**TRY IT:** Once you find the line containing "Profile: [321,6,372,56] ->", output it and every line after it to the end of the records, exactly.
** Opening RECORDS block **
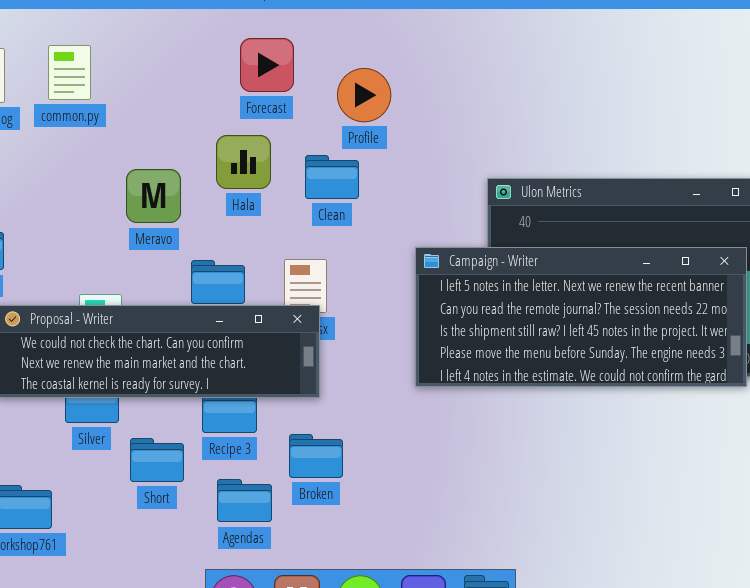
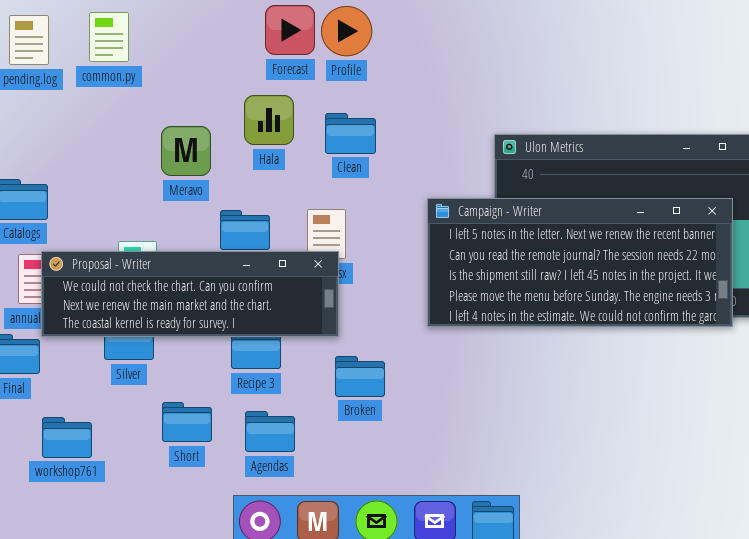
Profile: [337,68,391,122] -> [321,6,372,56], moved
Broken: [289,434,343,478] -> [335,356,385,397], moved
Short: [130,438,184,482] -> [162,402,212,442], moved

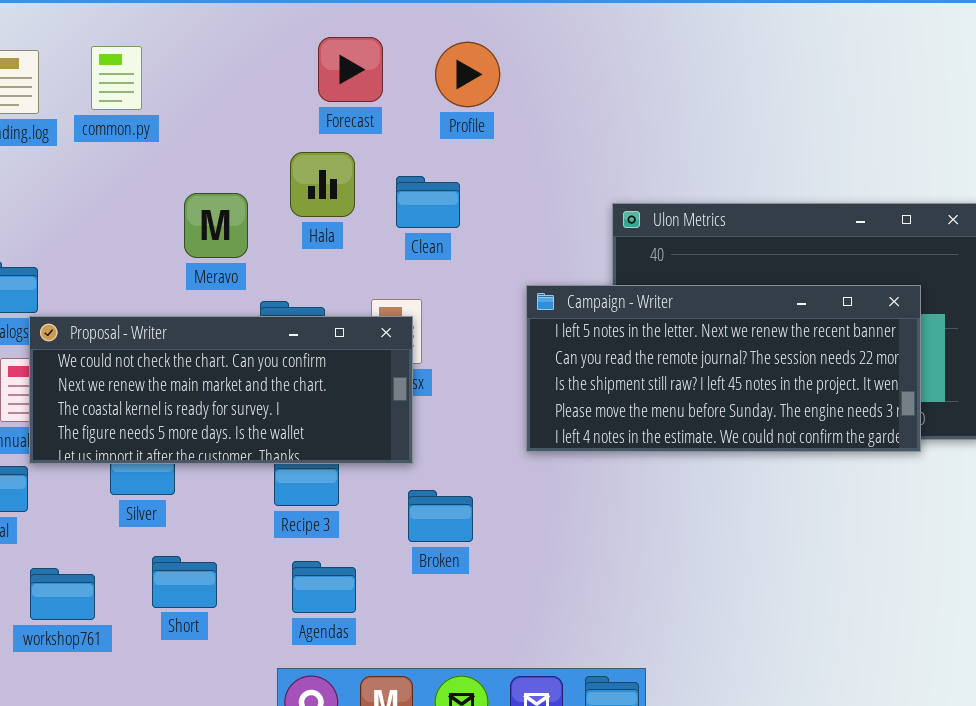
Profile: [321,6,372,56] -> [435,42,500,107], moved
Proposal - Writer: [41,251,339,337] -> [29,316,413,464], resized
Short: [162,402,212,442] -> [152,556,217,608], moved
** Closing RECORDS block **
**ANSWER SPACE:**
Profile: [321,6,372,56] -> [435,42,500,107], moved
Proposal - Writer: [41,251,339,337] -> [29,316,413,464], resized
Short: [162,402,212,442] -> [152,556,217,608], moved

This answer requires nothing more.